# WHAT NEEDS TO BE DONE
Although the entries contain pictures, repeat only their words, exactly as written.

# Before-and-after scene images

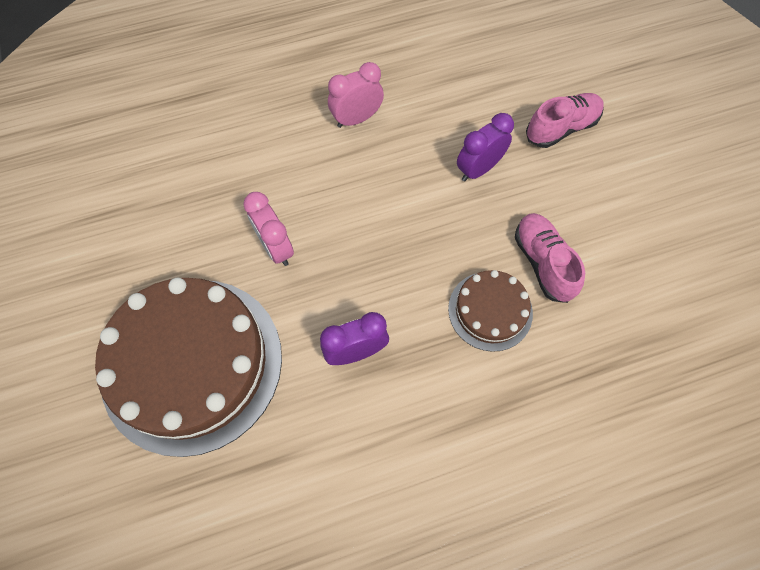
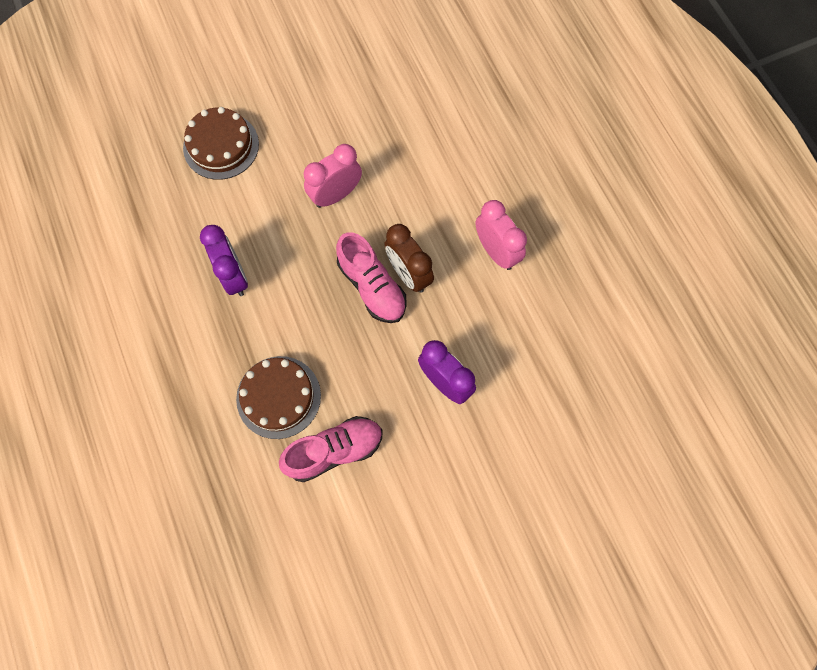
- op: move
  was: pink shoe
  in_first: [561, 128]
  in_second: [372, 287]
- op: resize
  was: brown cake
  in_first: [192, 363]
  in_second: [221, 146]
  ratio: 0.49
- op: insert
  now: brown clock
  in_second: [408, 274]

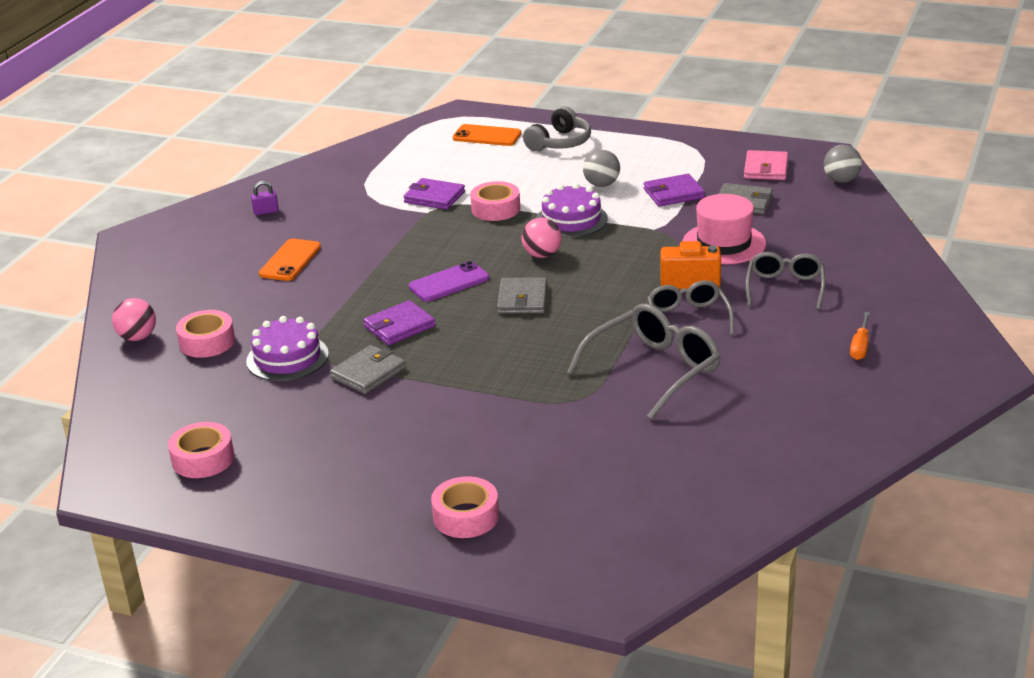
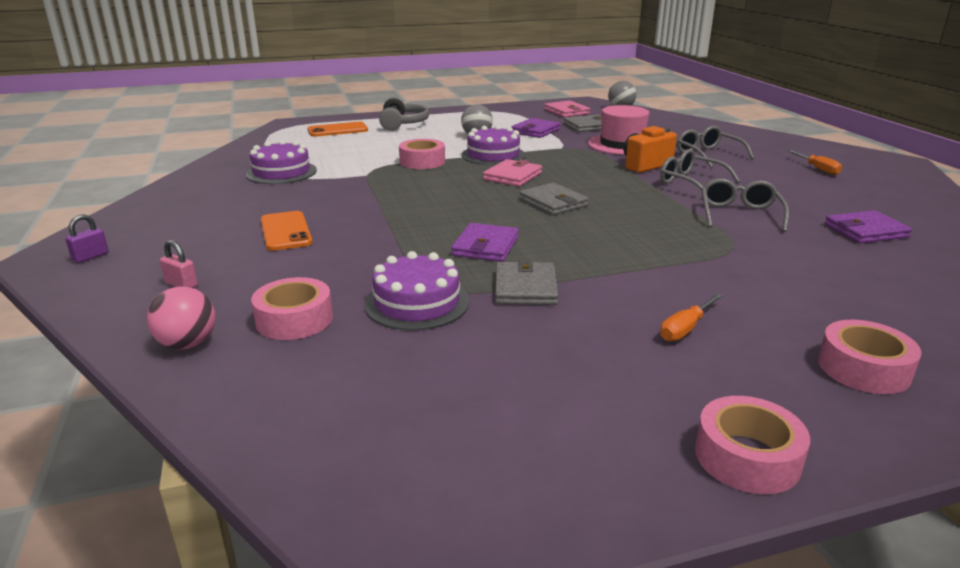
- op: move
  was: purple wallet
  in_first: [434, 197]
  in_second: [865, 231]
- op: move
  was: purple padlock
  in_first: [266, 211]
  in_second: [90, 257]
- op: replace
  was: pink ball
  now: pink wallet
  in_first: [542, 255]
  in_second: [512, 176]
- op: delete
  was: purple phone
  in_first: [449, 282]
- op: resize
  was: grey glasses
  in_first: [654, 370]
  in_second: [739, 214]
  ratio: 0.65
- op: move
  was: pink tape
  in_first: [203, 459]
  in_second: [747, 457]
- op: insert
  now: purple cake
  in_second: [281, 172]
- op: insert
  now: pink padlock
  in_second: [181, 285]
- op: insert
  now: orange screwdriver
  in_second: [685, 329]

# TASK RESPONSE
- op: move
  was: pink shoe
  in_first: [561, 128]
  in_second: [372, 287]
- op: resize
  was: brown cake
  in_first: [192, 363]
  in_second: [221, 146]
  ratio: 0.49
- op: insert
  now: brown clock
  in_second: [408, 274]

- op: move
  was: purple wallet
  in_first: [434, 197]
  in_second: [865, 231]
- op: move
  was: purple padlock
  in_first: [266, 211]
  in_second: [90, 257]
- op: replace
  was: pink ball
  now: pink wallet
  in_first: [542, 255]
  in_second: [512, 176]
- op: delete
  was: purple phone
  in_first: [449, 282]
- op: resize
  was: grey glasses
  in_first: [654, 370]
  in_second: [739, 214]
  ratio: 0.65
- op: move
  was: pink tape
  in_first: [203, 459]
  in_second: [747, 457]
- op: insert
  now: purple cake
  in_second: [281, 172]
- op: insert
  now: pink padlock
  in_second: [181, 285]
- op: insert
  now: orange screwdriver
  in_second: [685, 329]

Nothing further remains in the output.